[Saved data entries]

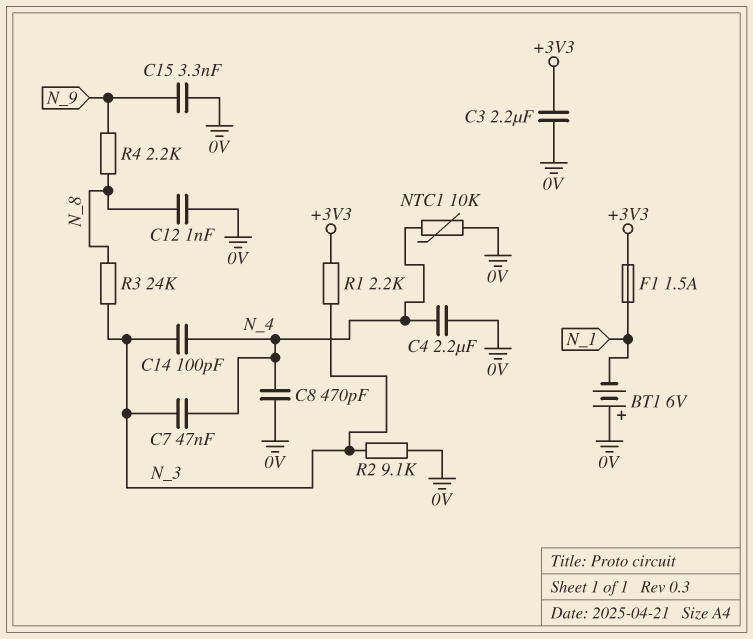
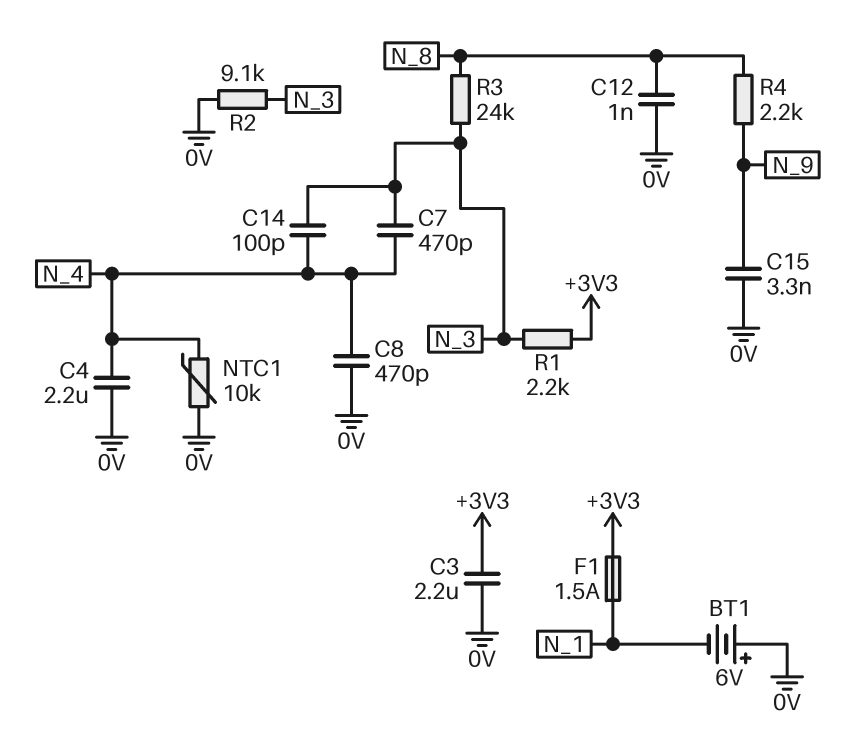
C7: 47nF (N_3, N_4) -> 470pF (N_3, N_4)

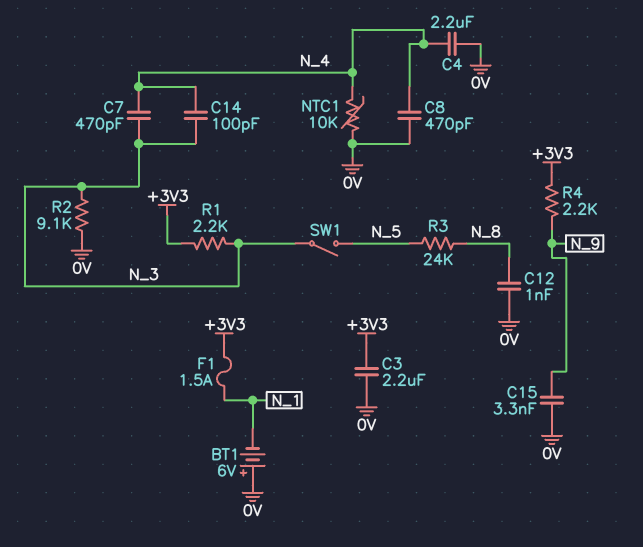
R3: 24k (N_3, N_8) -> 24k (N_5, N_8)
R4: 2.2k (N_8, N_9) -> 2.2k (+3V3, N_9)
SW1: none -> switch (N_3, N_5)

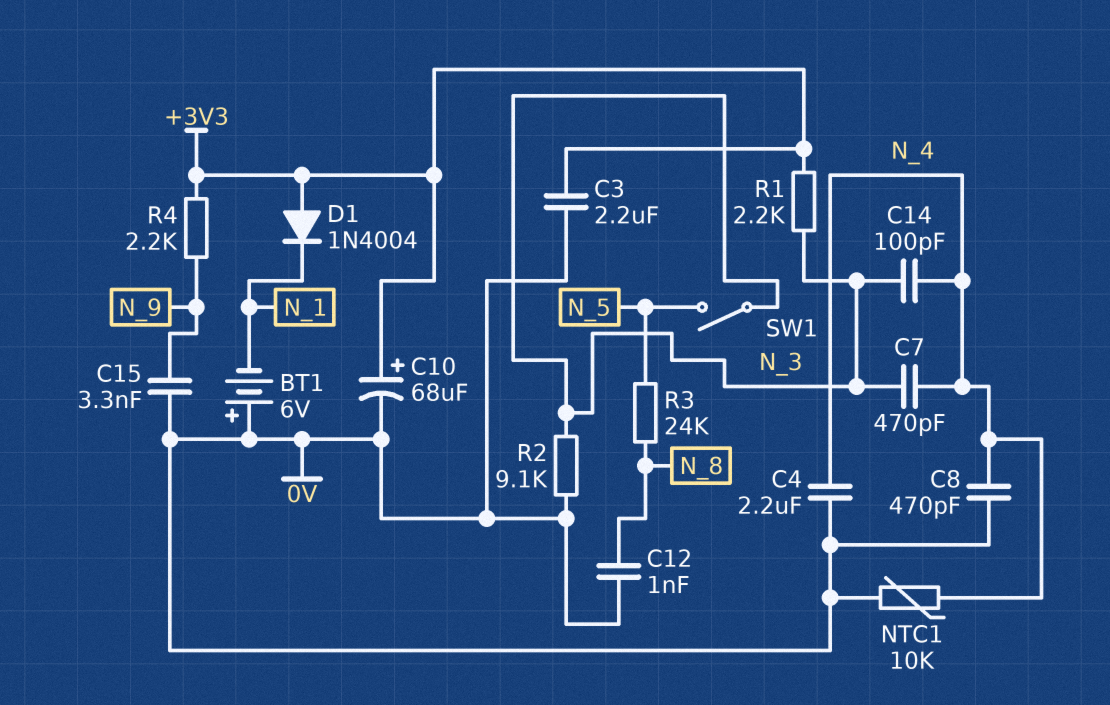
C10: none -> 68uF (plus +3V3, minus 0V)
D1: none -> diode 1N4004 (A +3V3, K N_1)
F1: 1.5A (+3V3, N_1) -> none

= Work request =
Make an exact copy of the lines above, starting at the line that contains "R3: 24k (N_3, N_8) -> 24k (N_5, N_8)" and running through the final line of the entries. Omit the pictures.

= Result of this exercise =
R3: 24k (N_3, N_8) -> 24k (N_5, N_8)
R4: 2.2k (N_8, N_9) -> 2.2k (+3V3, N_9)
SW1: none -> switch (N_3, N_5)

C10: none -> 68uF (plus +3V3, minus 0V)
D1: none -> diode 1N4004 (A +3V3, K N_1)
F1: 1.5A (+3V3, N_1) -> none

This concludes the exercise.